» Exercise details: Copy out exactly the lines below that run from the one holding "U8: XNOR CD4077" to the one holding "U13: NOT 74LS04", keeping both of those lines and no others.

» Supplied records:

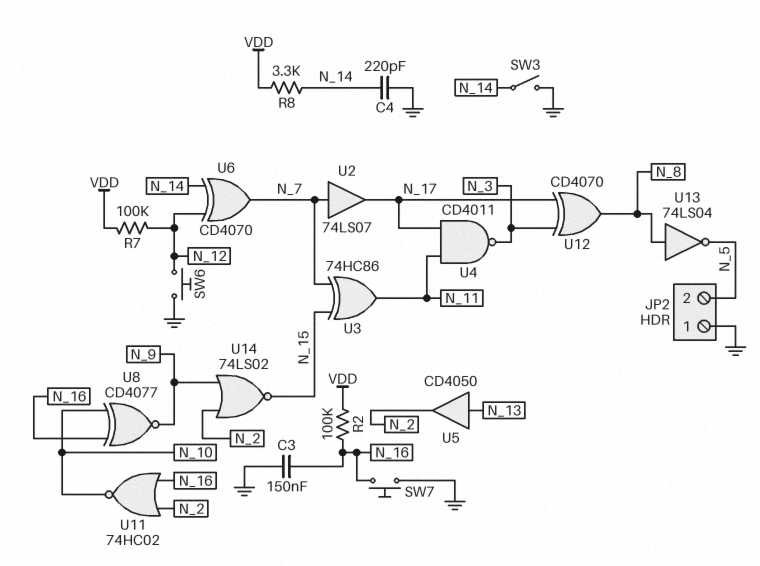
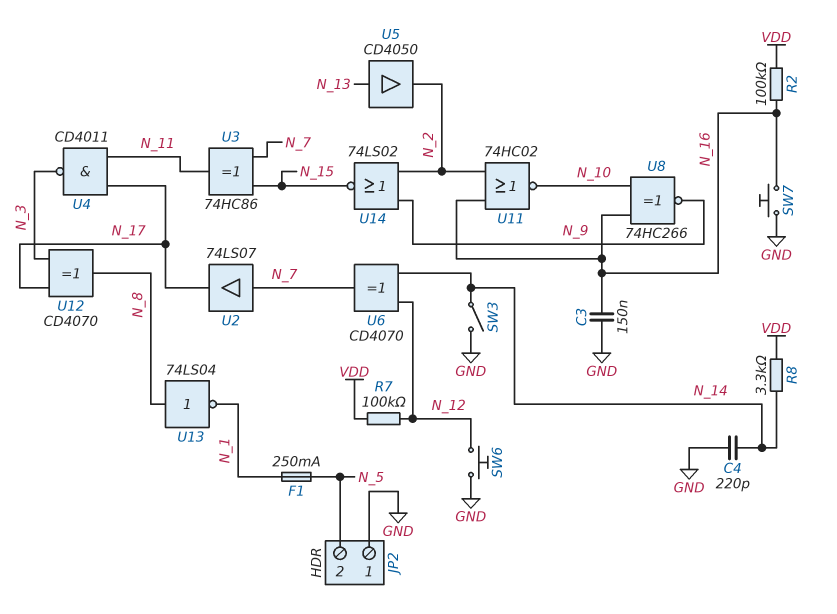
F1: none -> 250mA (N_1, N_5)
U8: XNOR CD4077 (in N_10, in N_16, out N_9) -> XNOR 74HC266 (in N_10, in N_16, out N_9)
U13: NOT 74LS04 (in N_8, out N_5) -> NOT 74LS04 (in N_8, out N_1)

...

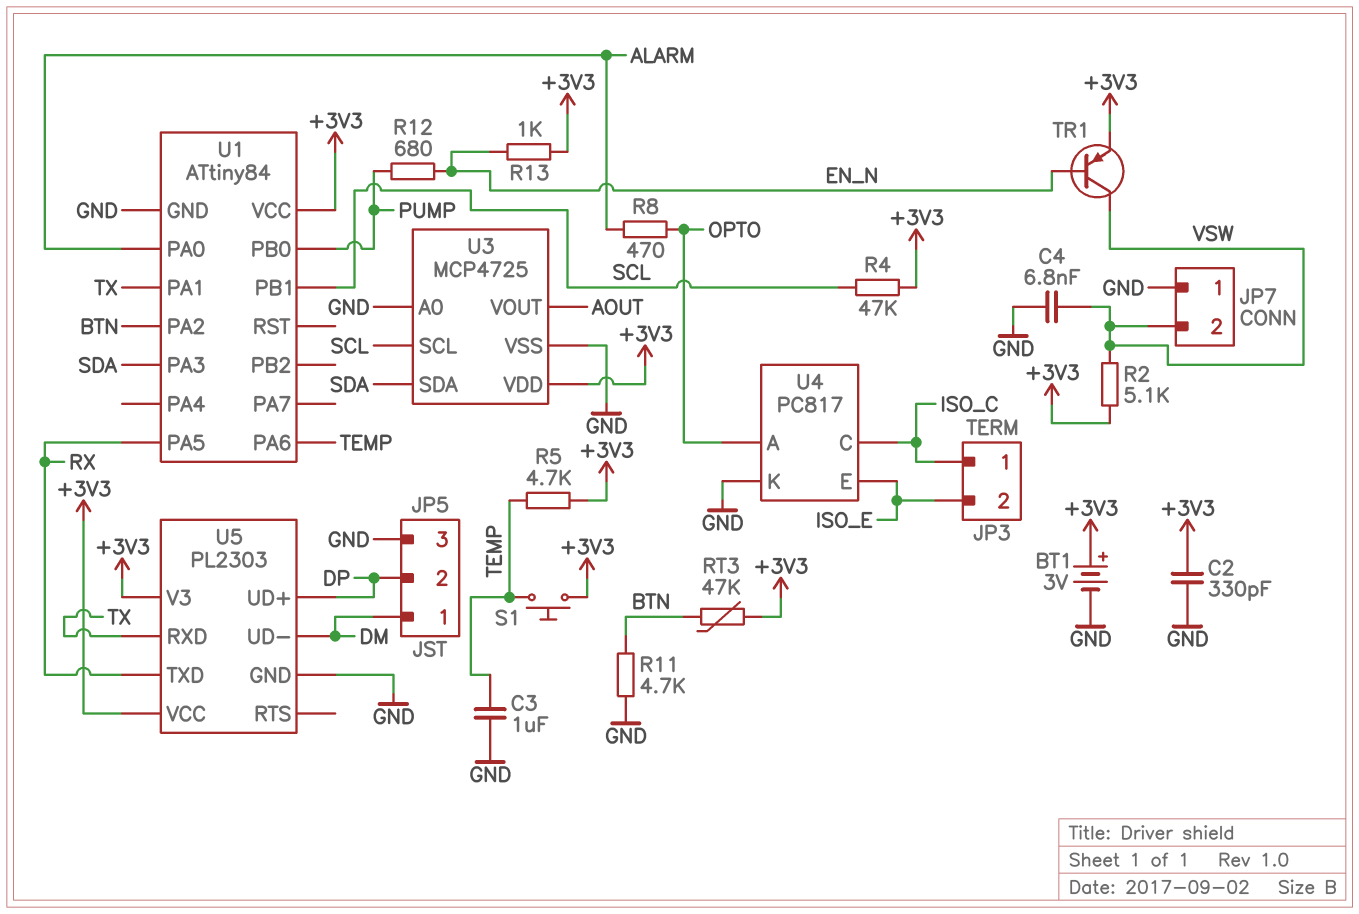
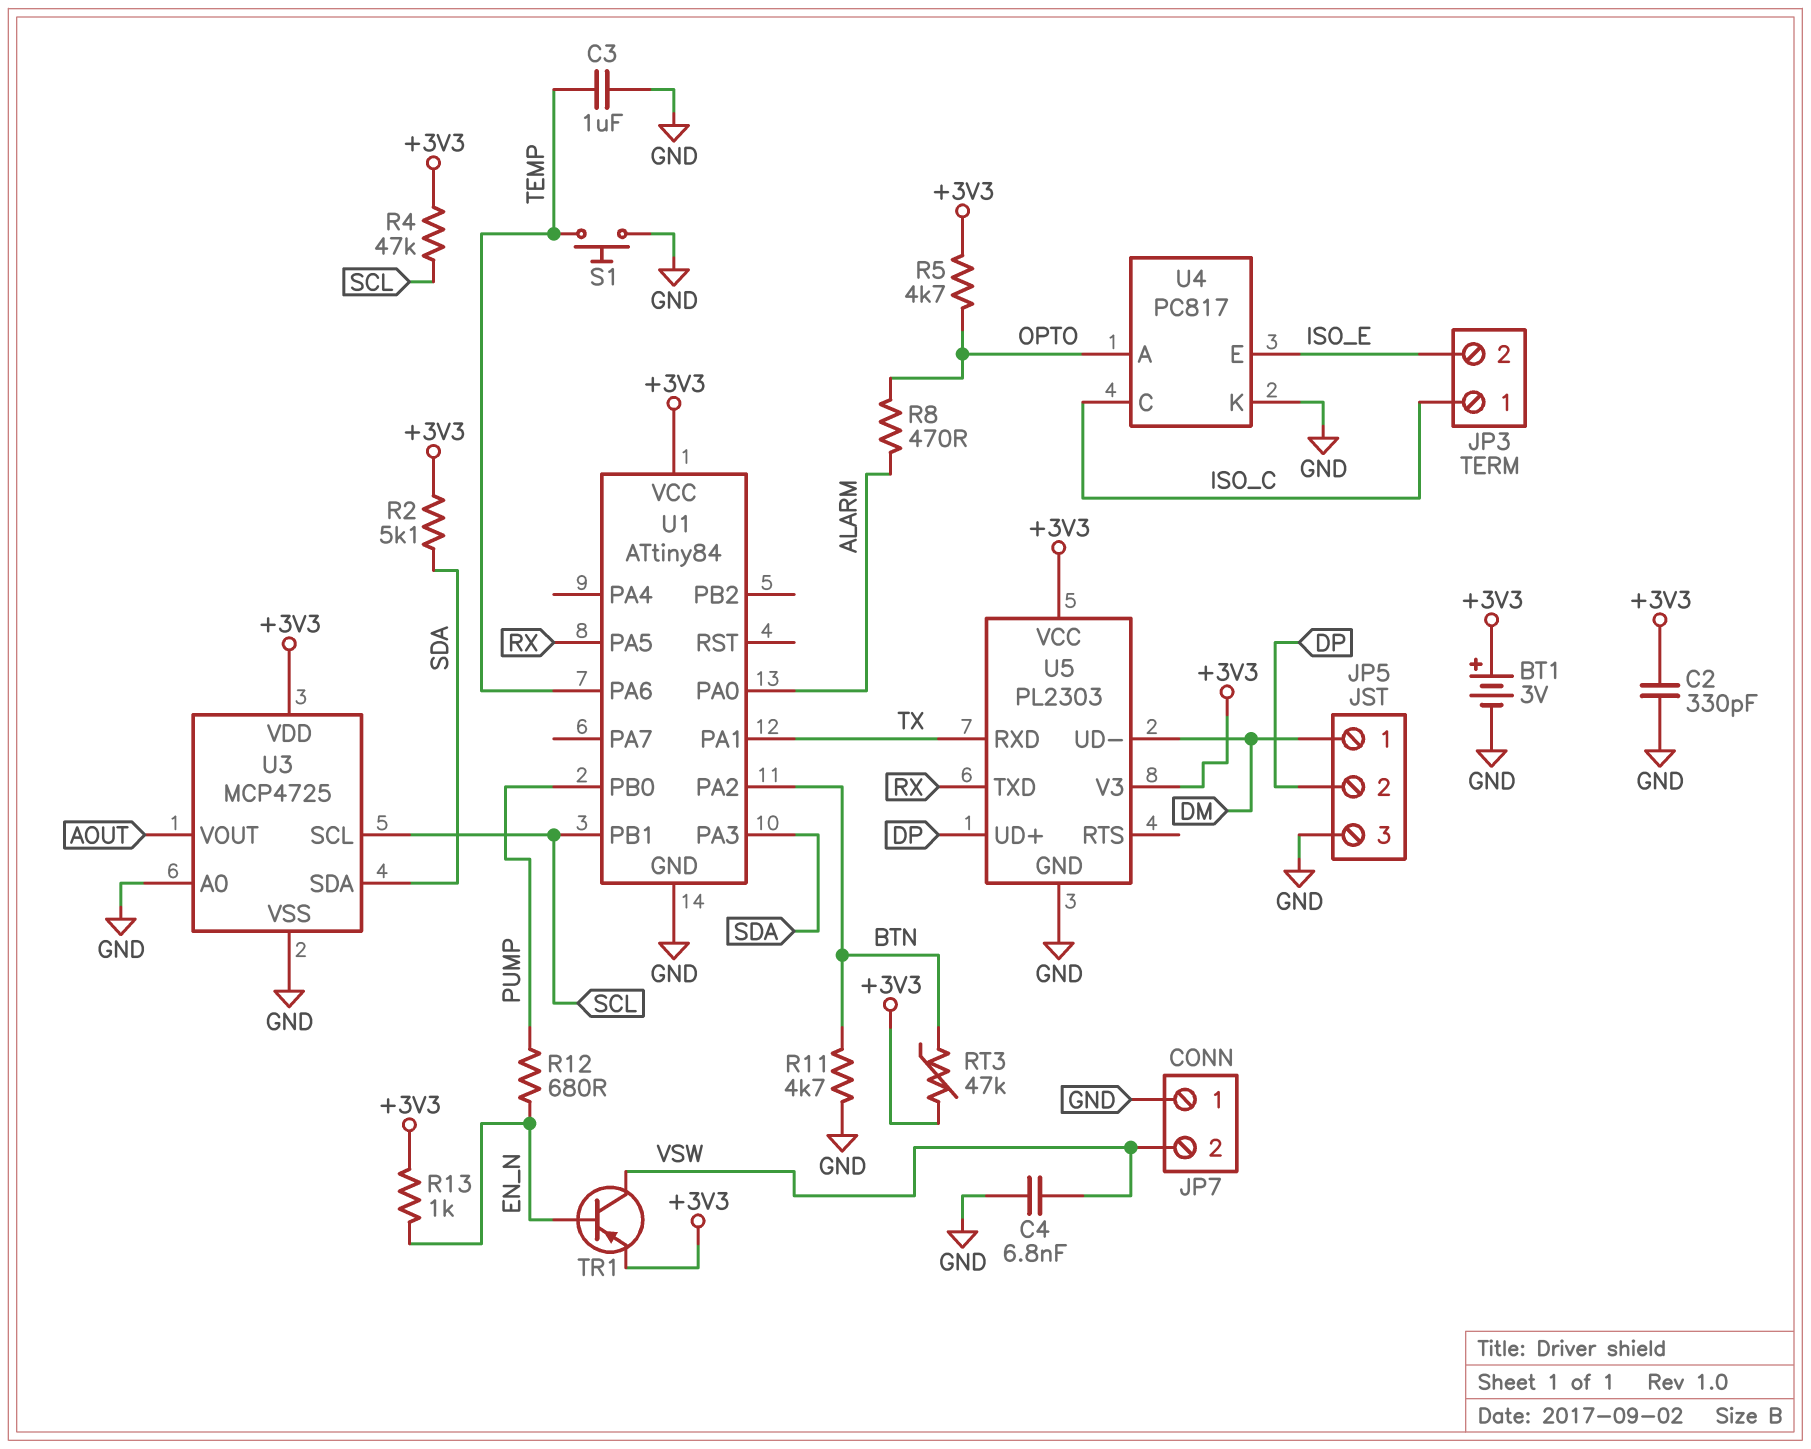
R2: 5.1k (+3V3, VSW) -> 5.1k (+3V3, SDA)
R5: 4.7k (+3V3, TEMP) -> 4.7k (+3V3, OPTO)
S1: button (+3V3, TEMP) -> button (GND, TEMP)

» Exercise solution:
U8: XNOR CD4077 (in N_10, in N_16, out N_9) -> XNOR 74HC266 (in N_10, in N_16, out N_9)
U13: NOT 74LS04 (in N_8, out N_5) -> NOT 74LS04 (in N_8, out N_1)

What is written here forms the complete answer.